### Your task:
Find every line in the records below that holds the word "ECHO", and copy it out.

### Material provided:
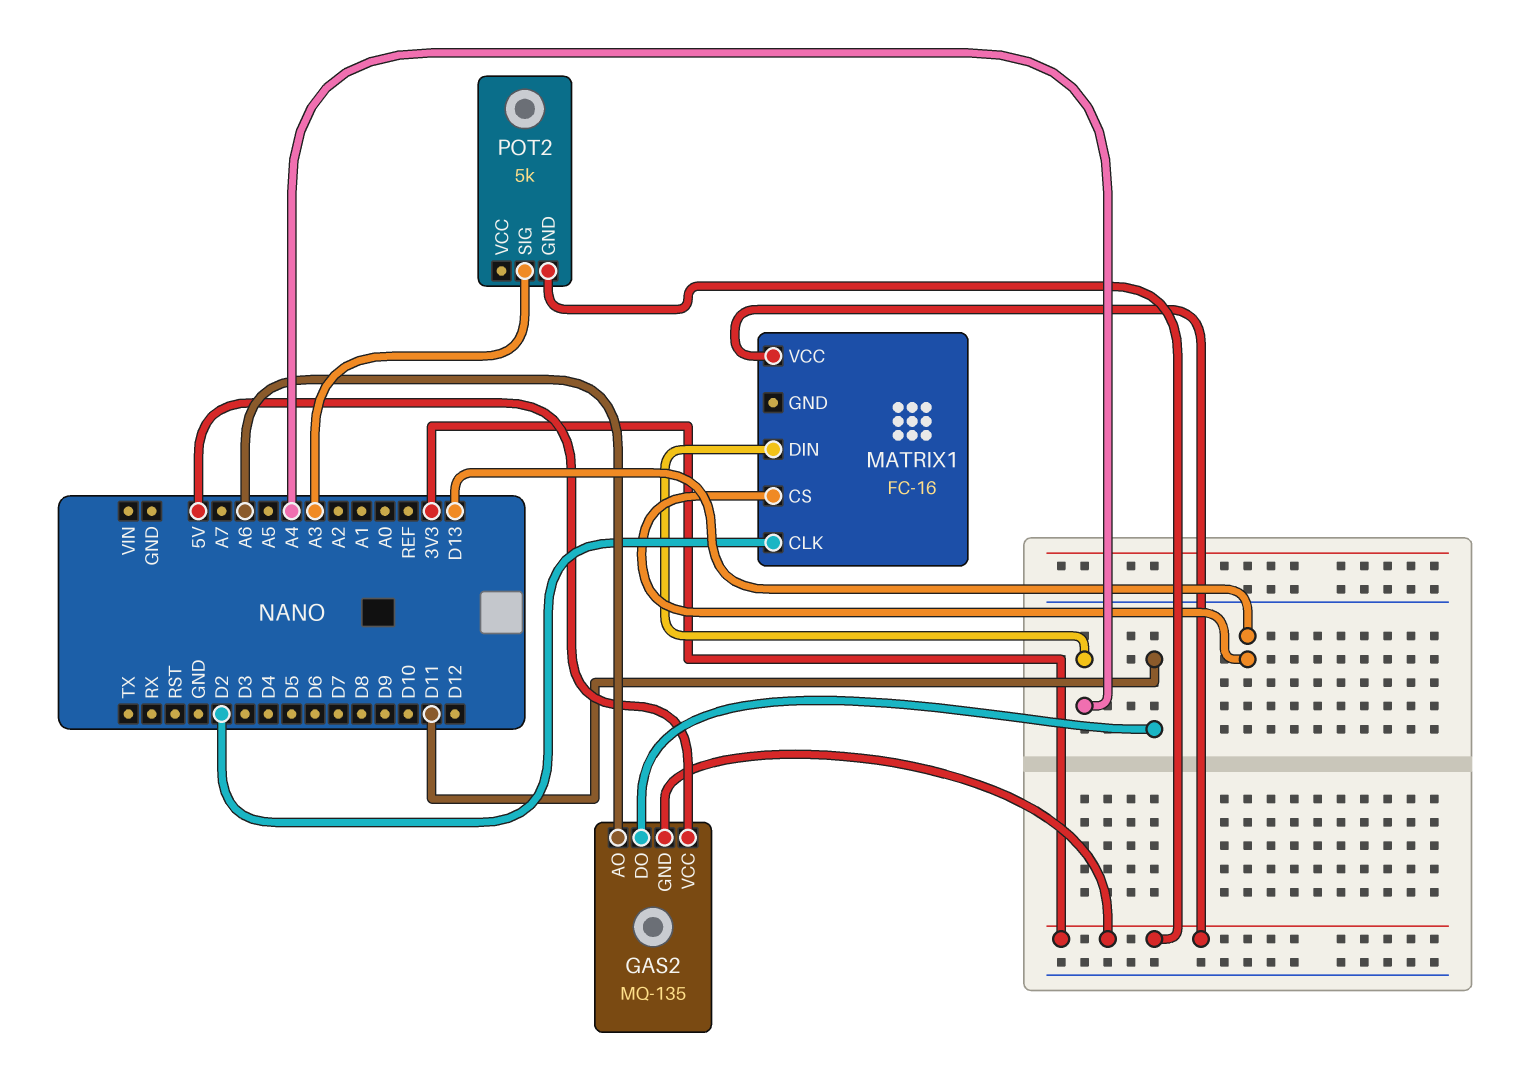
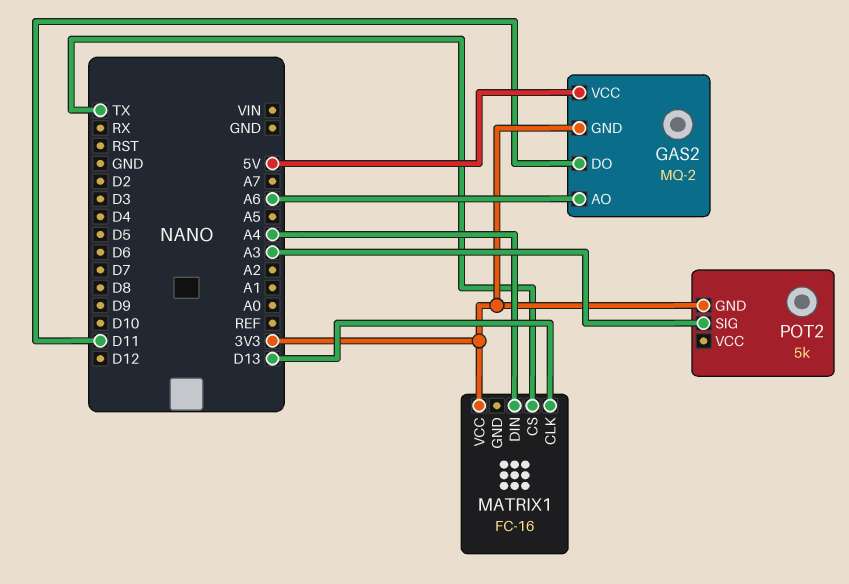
GAS2: MQ-135 -> MQ-2
MATRIX1 pin CLK: D2 -> D13
MATRIX1 pin CS: D13 -> TX

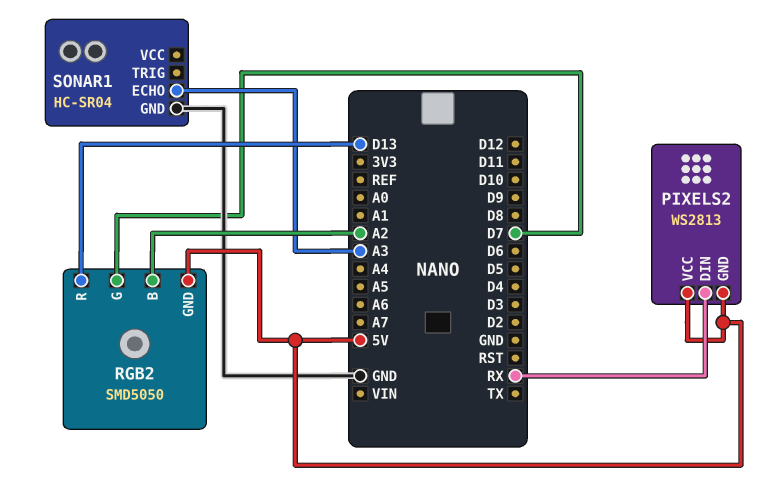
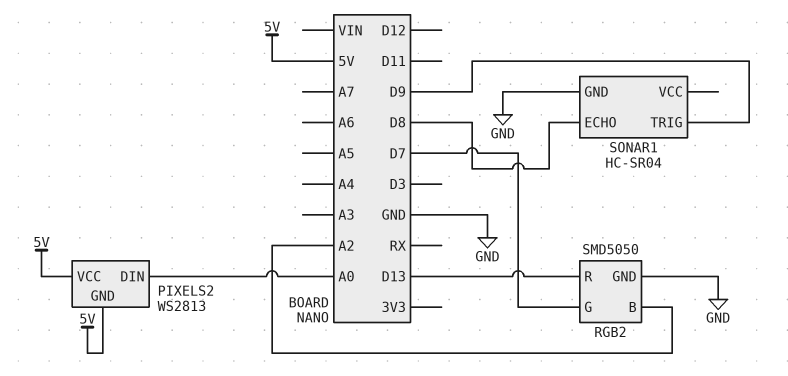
PIXELS2 pin DIN: RX -> A0
RGB2 pin GND: 5V -> GND
SONAR1 pin ECHO: A3 -> D8
SONAR1 pin TRIG: none -> D9

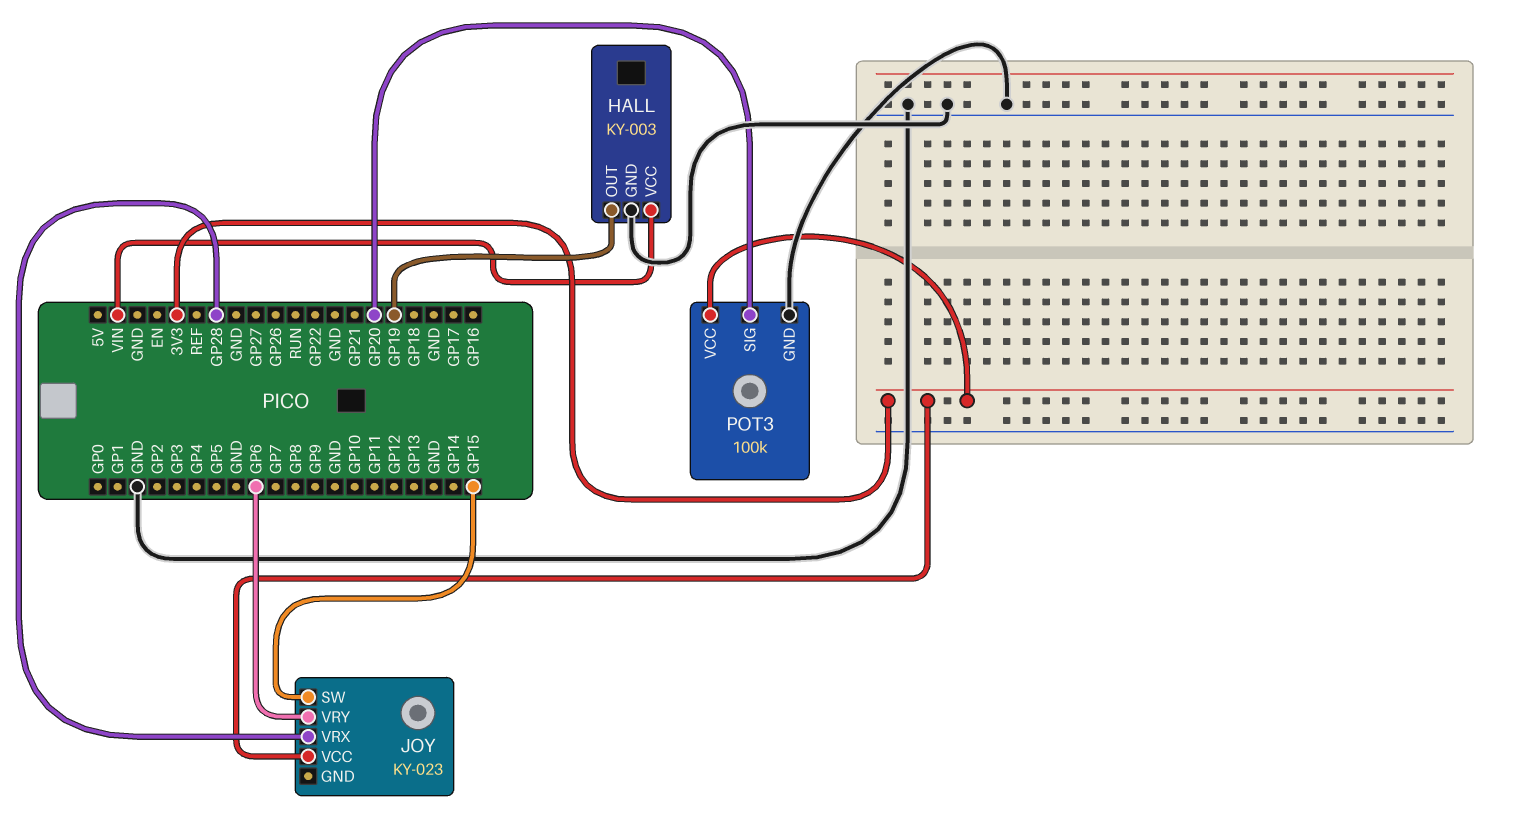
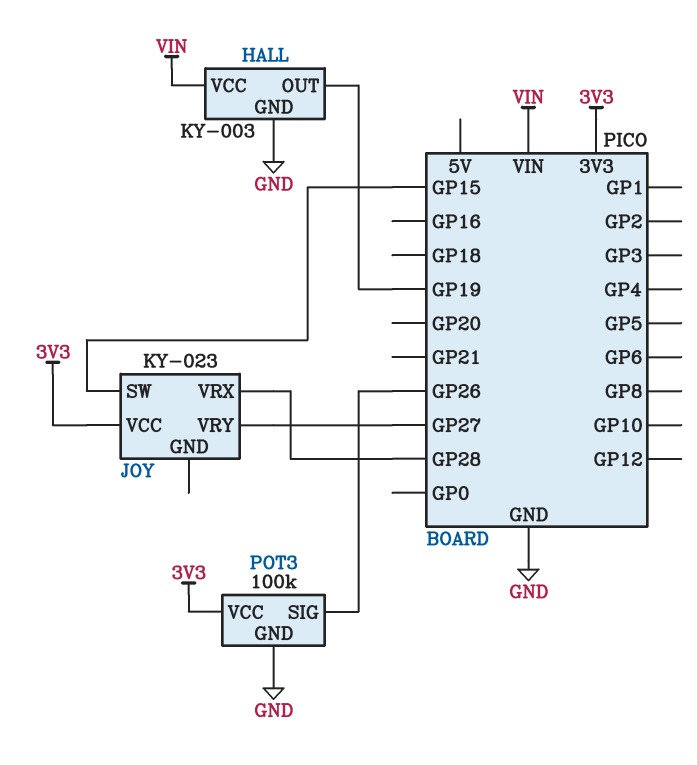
JOY pin VRY: GP6 -> GP27
POT3 pin SIG: GP20 -> GP26

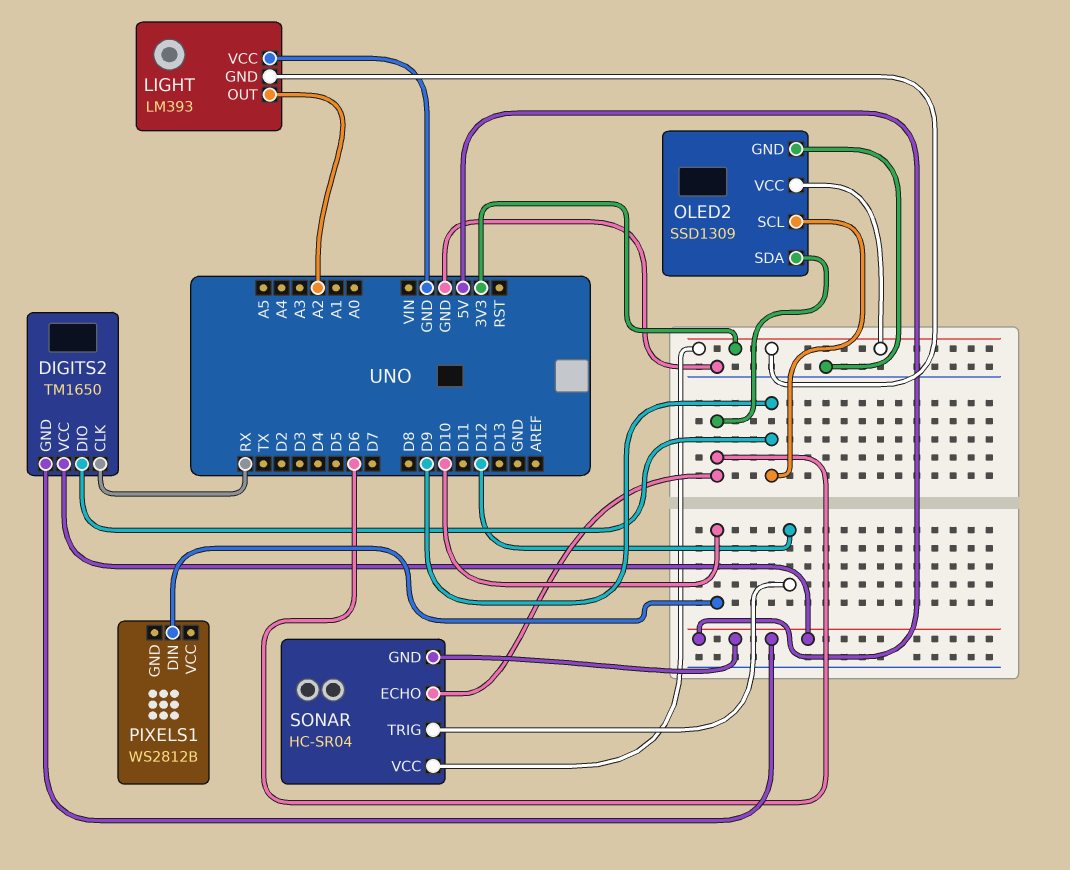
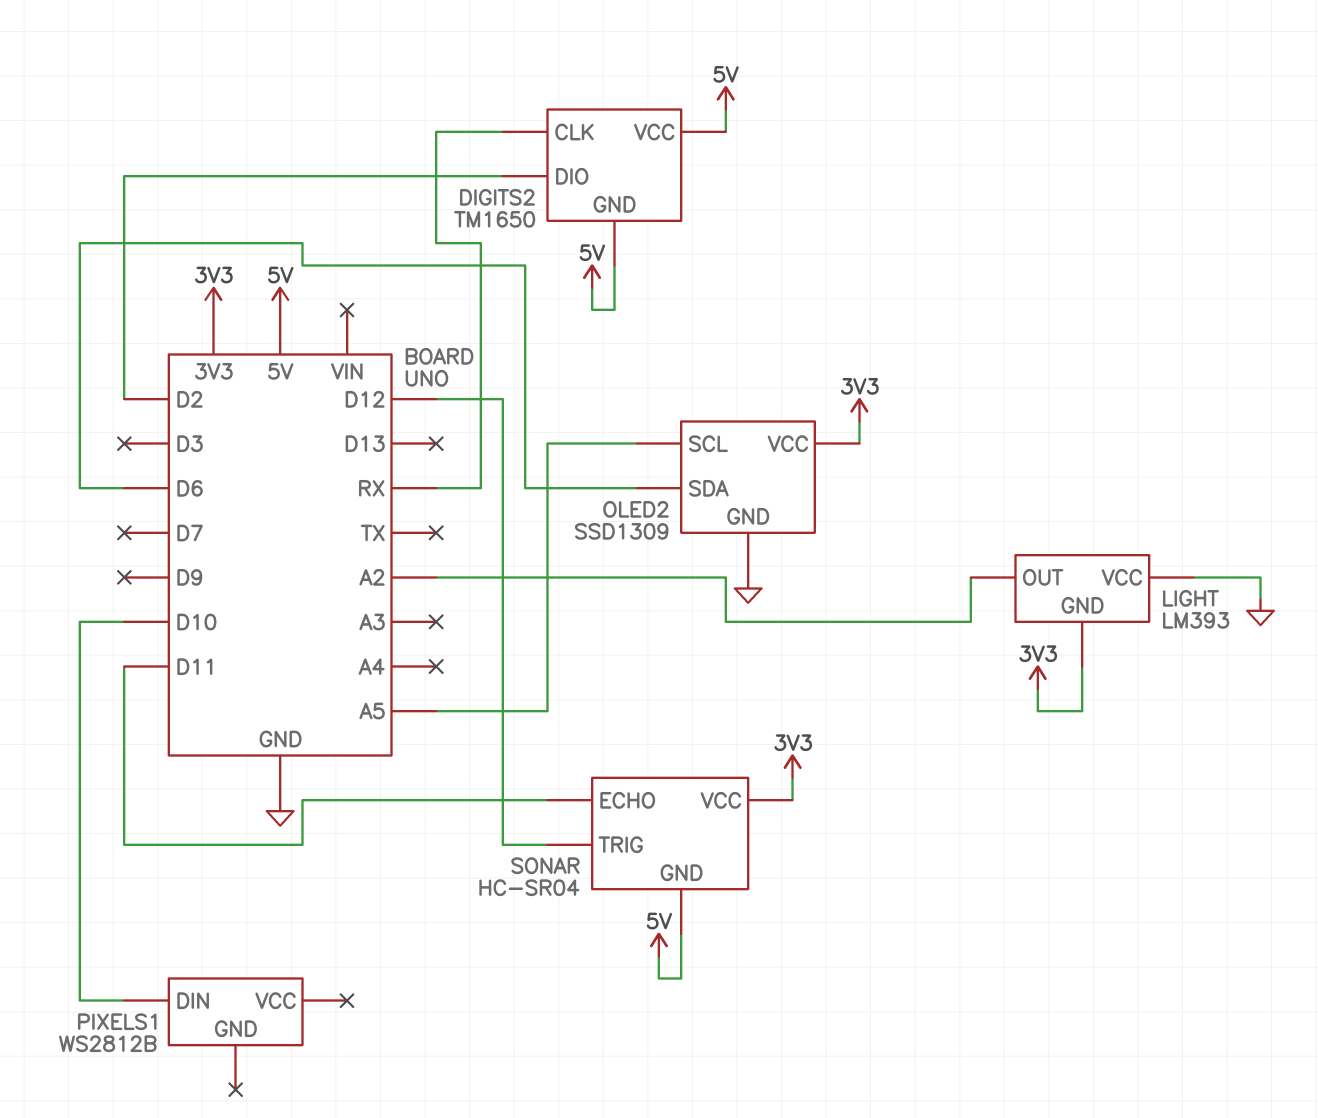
DIGITS2 pin DIO: D9 -> D2
OLED2 pin SCL: D9 -> A5
SONAR pin ECHO: D6 -> D11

### Response:
SONAR1 pin ECHO: A3 -> D8
SONAR pin ECHO: D6 -> D11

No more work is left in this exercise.